- [Your objective]:
Check each line of the entries below for the string "green"; copy every line where it appears.

- [Material provided]:
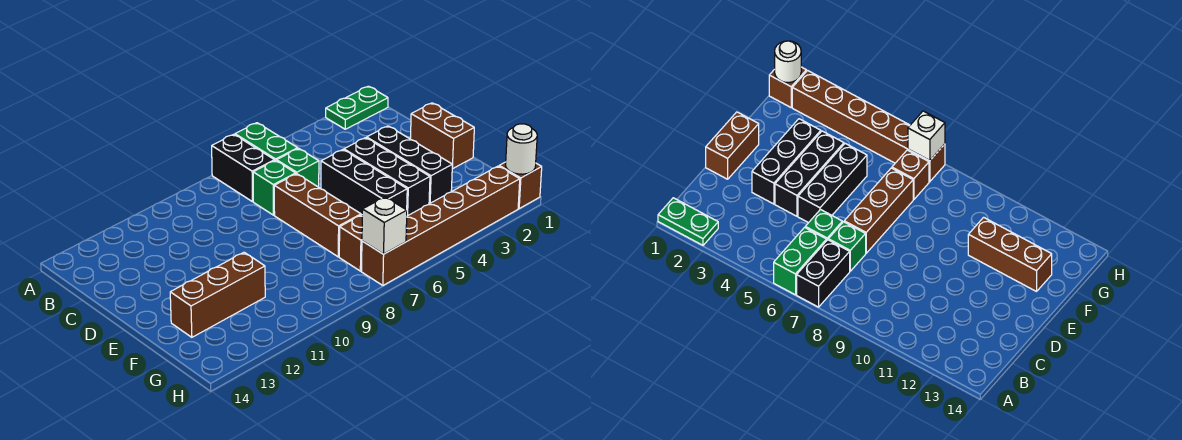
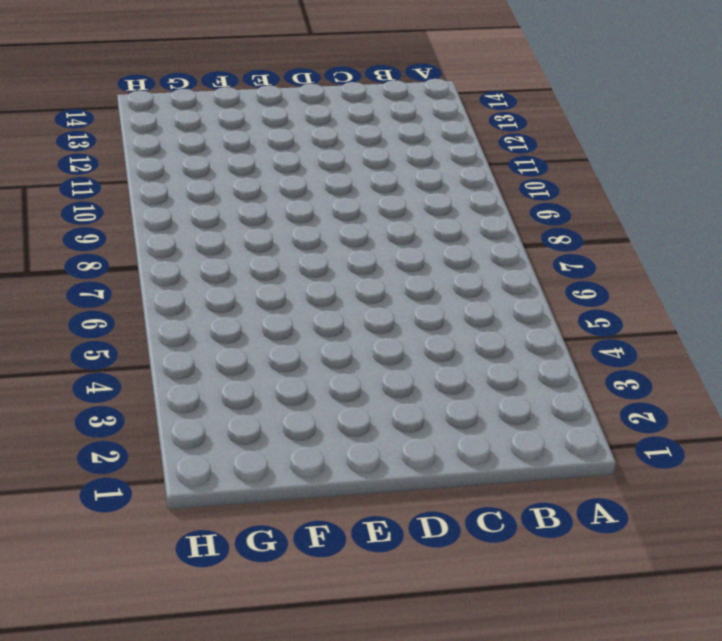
none -> green plate A1:A2 level 1
none -> green brick A6:B6 level 1
none -> black brick A7:B7 level 1

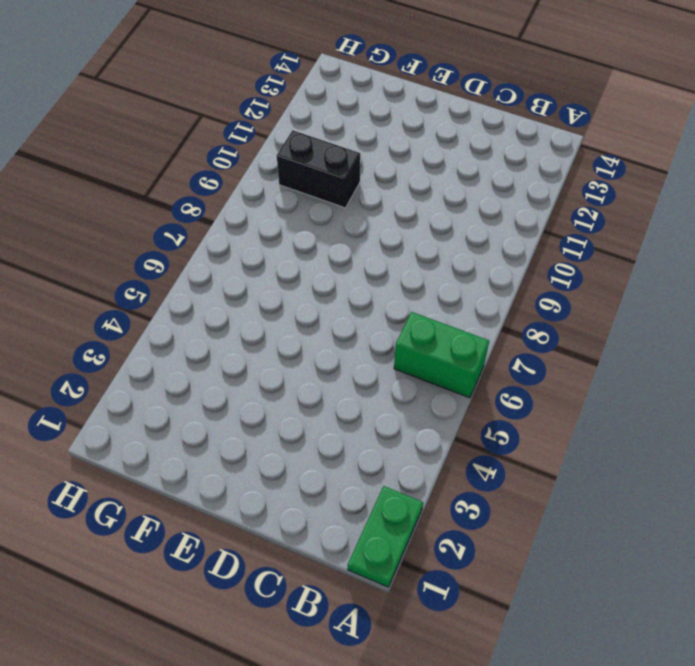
black brick F10:G10 level 1 -> black brick A7:B7 level 1
none -> green brick C6 level 1
none -> green brick C7 level 1
none -> brown brick D1:E1 level 1

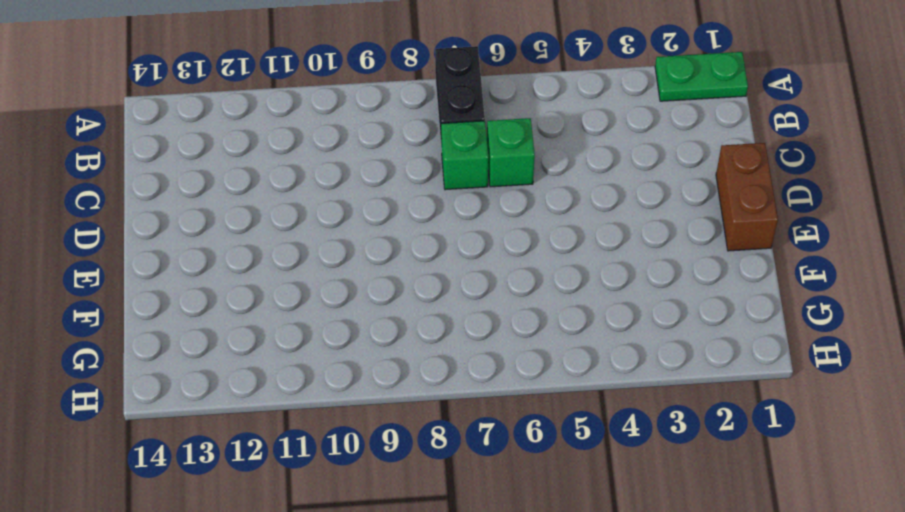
none -> green brick A6:B6 level 1
none -> black brick D3:F3 level 1
none -> black brick D4:F4 level 1

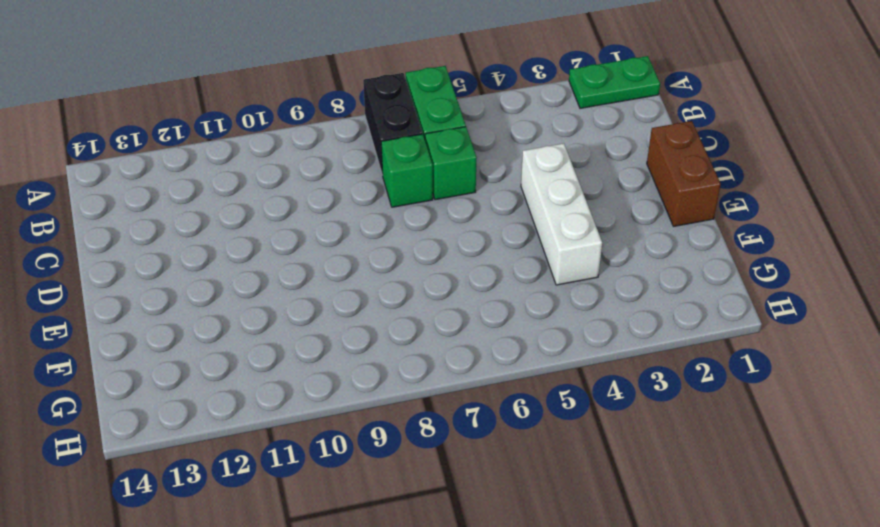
white brick D4:F4 level 1 -> black brick D4:F4 level 1
none -> black brick D3:F3 level 1
none -> black brick D5:F5 level 1
none -> brown brick D7:F7 level 1

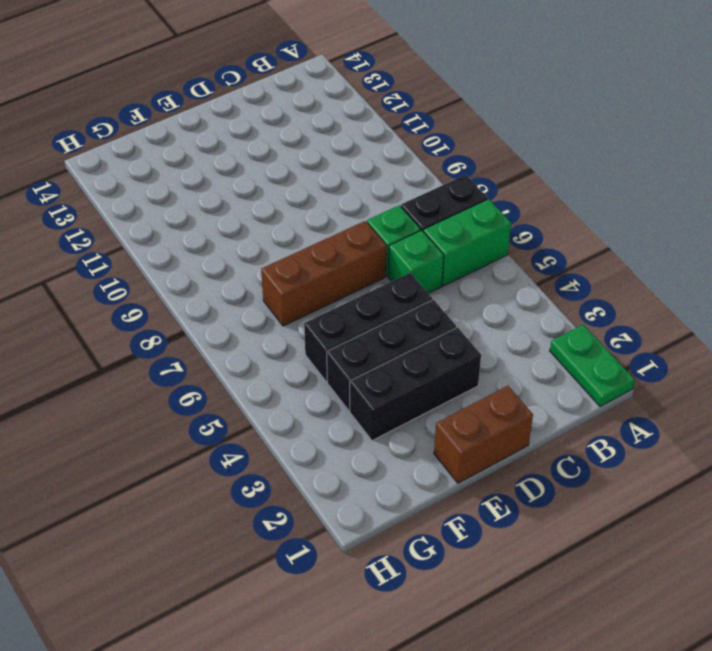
none -> brown brick F11:F13 level 1
none -> brown brick G7 level 1
none -> brown brick H1 level 1

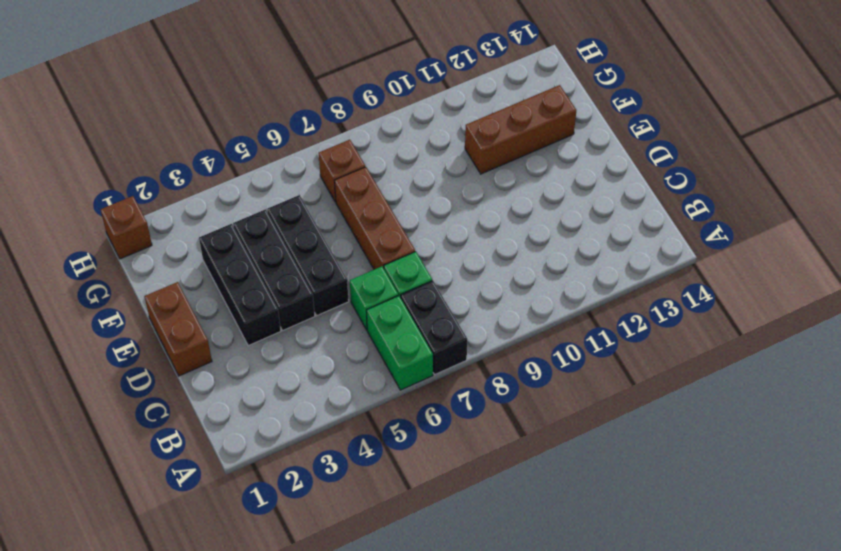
none -> green plate A1:A2 level 1
none -> brown brick H2:H7 level 1
none -> white round brick H1 level 2

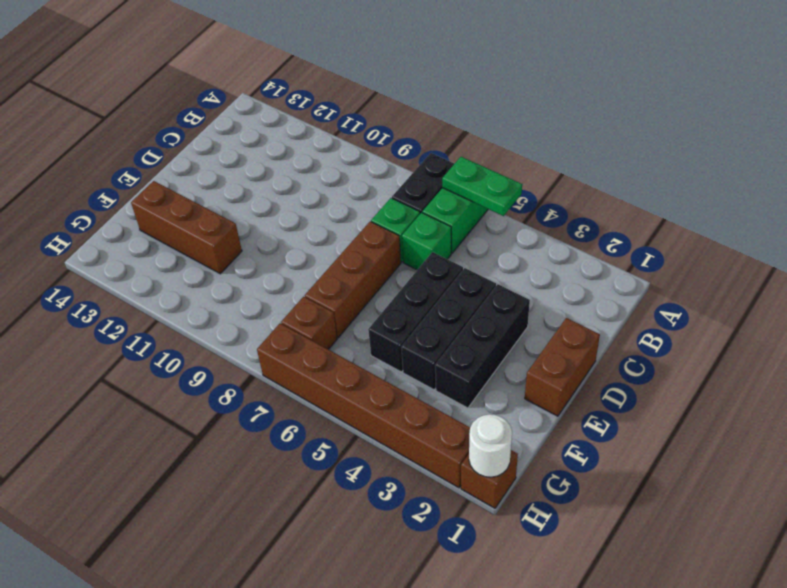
green plate A5:A6 level 2 -> green plate A1:A2 level 1
none -> white brick H7 level 2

- [Solution below]:
none -> green plate A1:A2 level 1
none -> green brick A6:B6 level 1
none -> green brick C6 level 1
none -> green brick C7 level 1
none -> green brick A6:B6 level 1
none -> green plate A1:A2 level 1
green plate A5:A6 level 2 -> green plate A1:A2 level 1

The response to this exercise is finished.